- Extracted information -
╔══

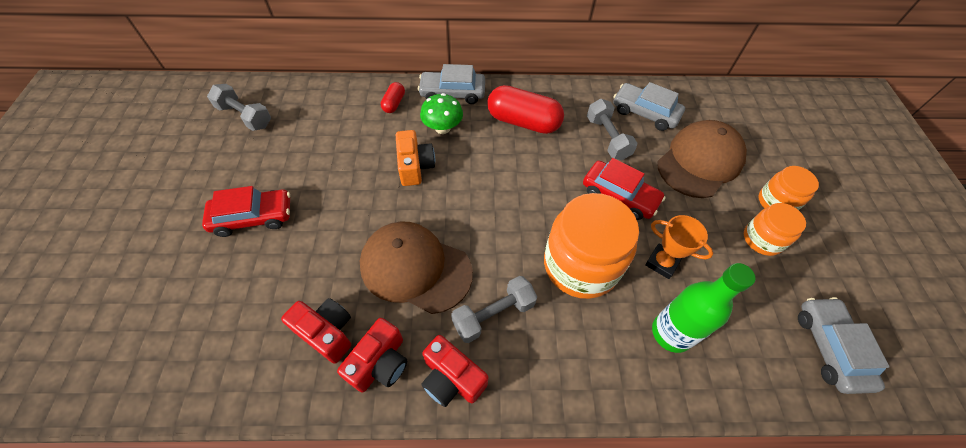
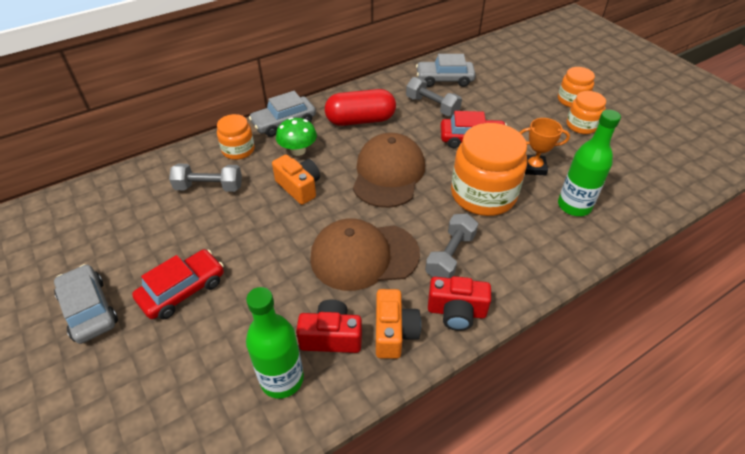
camera: 30 degrees left, 10 degrees down
grey dumbbell [207,84,271,131] -> grey dumbbell moved to [169,164,242,192]
red camera [337,318,407,392] -> orange camera [376,289,421,359]
red capsule [381,82,405,113] -> orange jar [217,114,255,160]
brown cap [657,120,747,198] -> brown cap moved to [353,133,425,208]
grey car [798,297,889,394] -> grey car moved to [54,264,118,344]
none -> green bottle [246,287,304,399]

╚══

- Activity -
Copy out every line of the material above exactly, skipping the pictures.

- Expected output -
camera: 30 degrees left, 10 degrees down
grey dumbbell [207,84,271,131] -> grey dumbbell moved to [169,164,242,192]
red camera [337,318,407,392] -> orange camera [376,289,421,359]
red capsule [381,82,405,113] -> orange jar [217,114,255,160]
brown cap [657,120,747,198] -> brown cap moved to [353,133,425,208]
grey car [798,297,889,394] -> grey car moved to [54,264,118,344]
none -> green bottle [246,287,304,399]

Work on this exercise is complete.